Task objective:
Transcribe the listing in full, word for word; pictures do not belong in the copy.

Material supplied:
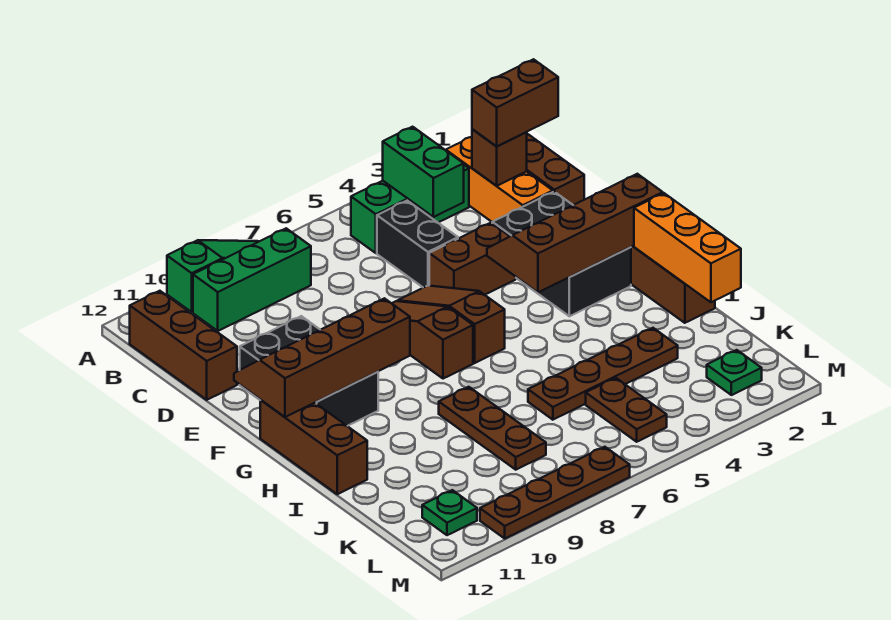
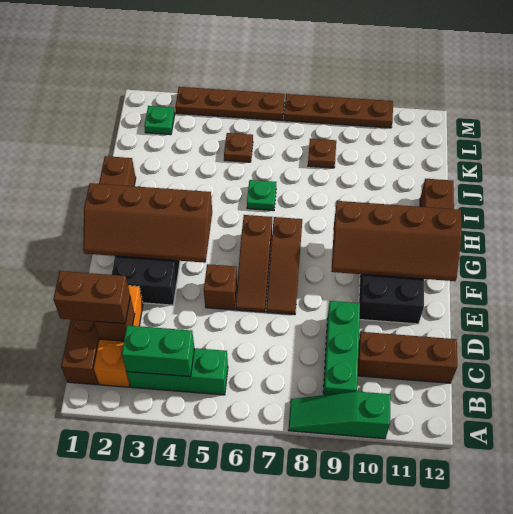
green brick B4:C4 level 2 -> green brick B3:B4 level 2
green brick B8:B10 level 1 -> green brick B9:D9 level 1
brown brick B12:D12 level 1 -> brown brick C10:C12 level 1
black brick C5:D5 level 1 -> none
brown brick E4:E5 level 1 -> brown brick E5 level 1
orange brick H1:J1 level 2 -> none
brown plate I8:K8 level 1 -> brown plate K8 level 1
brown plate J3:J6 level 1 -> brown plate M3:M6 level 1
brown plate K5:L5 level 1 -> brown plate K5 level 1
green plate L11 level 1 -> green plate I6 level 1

Answer below:
green brick B4:C4 level 2 -> green brick B3:B4 level 2
green brick B8:B10 level 1 -> green brick B9:D9 level 1
brown brick B12:D12 level 1 -> brown brick C10:C12 level 1
black brick C5:D5 level 1 -> none
brown brick E4:E5 level 1 -> brown brick E5 level 1
orange brick H1:J1 level 2 -> none
brown plate I8:K8 level 1 -> brown plate K8 level 1
brown plate J3:J6 level 1 -> brown plate M3:M6 level 1
brown plate K5:L5 level 1 -> brown plate K5 level 1
green plate L11 level 1 -> green plate I6 level 1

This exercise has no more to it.